WHAT IS EXPECTED >> Without including any picture, write out the entries exactly as they stand.

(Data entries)
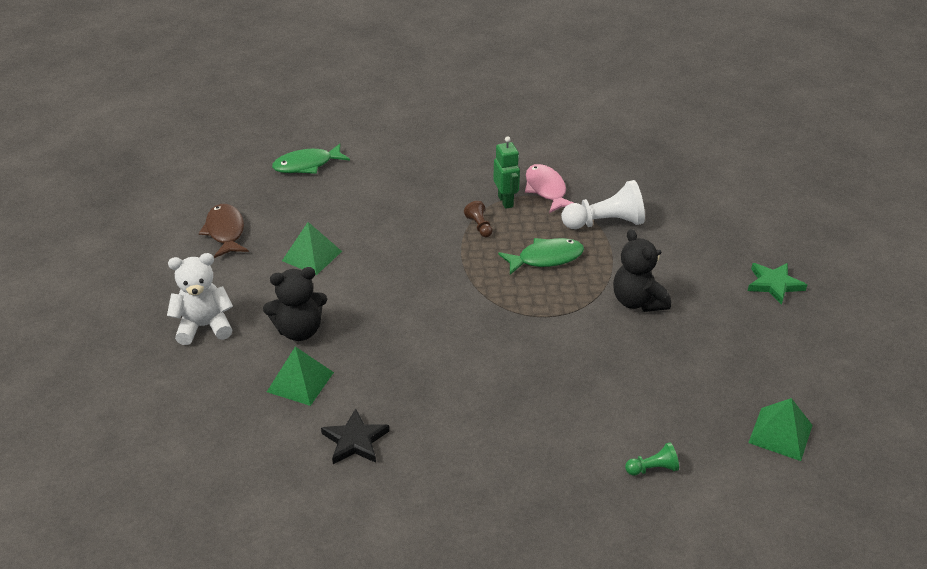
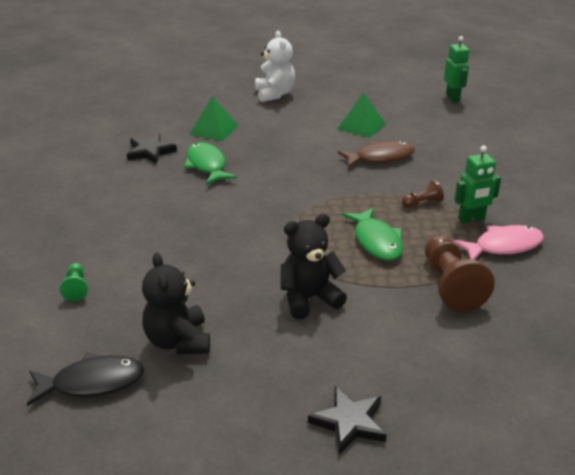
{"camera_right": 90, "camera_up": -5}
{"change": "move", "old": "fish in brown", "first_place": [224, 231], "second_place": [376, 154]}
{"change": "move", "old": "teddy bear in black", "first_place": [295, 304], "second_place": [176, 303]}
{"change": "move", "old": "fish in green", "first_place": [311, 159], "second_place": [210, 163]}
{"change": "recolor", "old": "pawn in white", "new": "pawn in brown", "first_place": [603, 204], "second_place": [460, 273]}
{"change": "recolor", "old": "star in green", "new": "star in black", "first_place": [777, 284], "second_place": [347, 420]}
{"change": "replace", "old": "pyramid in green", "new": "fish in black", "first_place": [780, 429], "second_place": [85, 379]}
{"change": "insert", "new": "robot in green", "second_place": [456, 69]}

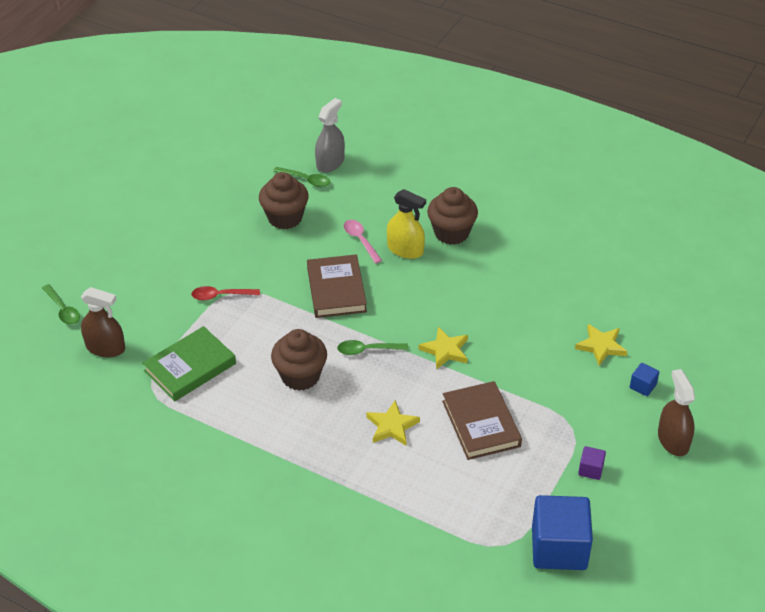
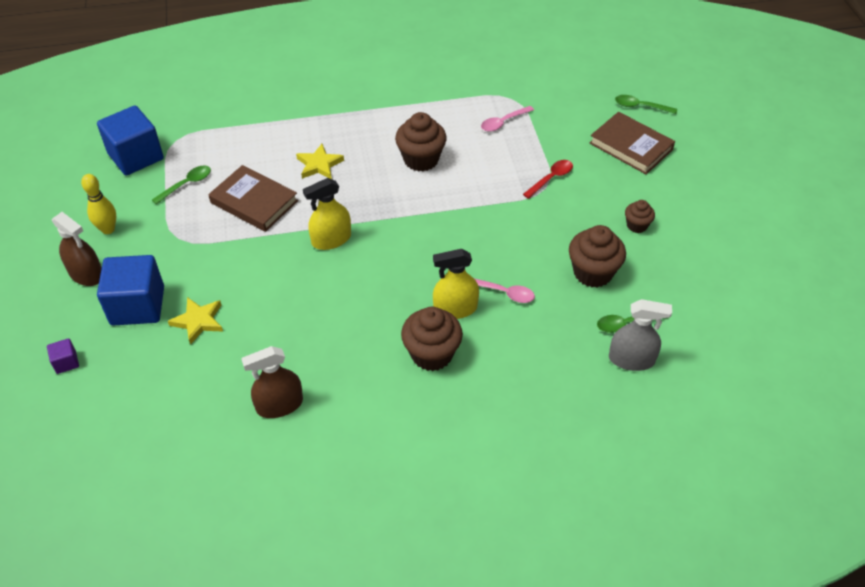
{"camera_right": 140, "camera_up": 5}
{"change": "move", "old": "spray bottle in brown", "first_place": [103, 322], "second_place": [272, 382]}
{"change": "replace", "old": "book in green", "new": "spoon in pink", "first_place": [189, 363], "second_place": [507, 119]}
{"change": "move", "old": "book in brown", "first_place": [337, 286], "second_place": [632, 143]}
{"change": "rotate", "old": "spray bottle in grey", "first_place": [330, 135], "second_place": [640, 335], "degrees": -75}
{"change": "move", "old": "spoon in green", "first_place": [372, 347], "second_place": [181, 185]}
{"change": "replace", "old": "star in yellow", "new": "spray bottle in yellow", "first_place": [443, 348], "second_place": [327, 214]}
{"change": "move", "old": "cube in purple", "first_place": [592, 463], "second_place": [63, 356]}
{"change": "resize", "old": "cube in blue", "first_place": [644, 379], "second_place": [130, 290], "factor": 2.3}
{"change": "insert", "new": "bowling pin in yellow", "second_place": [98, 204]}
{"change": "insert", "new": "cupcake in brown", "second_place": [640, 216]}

RESULT OF THE EXERCISE >>
{"camera_right": 90, "camera_up": -5}
{"change": "move", "old": "fish in brown", "first_place": [224, 231], "second_place": [376, 154]}
{"change": "move", "old": "teddy bear in black", "first_place": [295, 304], "second_place": [176, 303]}
{"change": "move", "old": "fish in green", "first_place": [311, 159], "second_place": [210, 163]}
{"change": "recolor", "old": "pawn in white", "new": "pawn in brown", "first_place": [603, 204], "second_place": [460, 273]}
{"change": "recolor", "old": "star in green", "new": "star in black", "first_place": [777, 284], "second_place": [347, 420]}
{"change": "replace", "old": "pyramid in green", "new": "fish in black", "first_place": [780, 429], "second_place": [85, 379]}
{"change": "insert", "new": "robot in green", "second_place": [456, 69]}

{"camera_right": 140, "camera_up": 5}
{"change": "move", "old": "spray bottle in brown", "first_place": [103, 322], "second_place": [272, 382]}
{"change": "replace", "old": "book in green", "new": "spoon in pink", "first_place": [189, 363], "second_place": [507, 119]}
{"change": "move", "old": "book in brown", "first_place": [337, 286], "second_place": [632, 143]}
{"change": "rotate", "old": "spray bottle in grey", "first_place": [330, 135], "second_place": [640, 335], "degrees": -75}
{"change": "move", "old": "spoon in green", "first_place": [372, 347], "second_place": [181, 185]}
{"change": "replace", "old": "star in yellow", "new": "spray bottle in yellow", "first_place": [443, 348], "second_place": [327, 214]}
{"change": "move", "old": "cube in purple", "first_place": [592, 463], "second_place": [63, 356]}
{"change": "resize", "old": "cube in blue", "first_place": [644, 379], "second_place": [130, 290], "factor": 2.3}
{"change": "insert", "new": "bowling pin in yellow", "second_place": [98, 204]}
{"change": "insert", "new": "cupcake in brown", "second_place": [640, 216]}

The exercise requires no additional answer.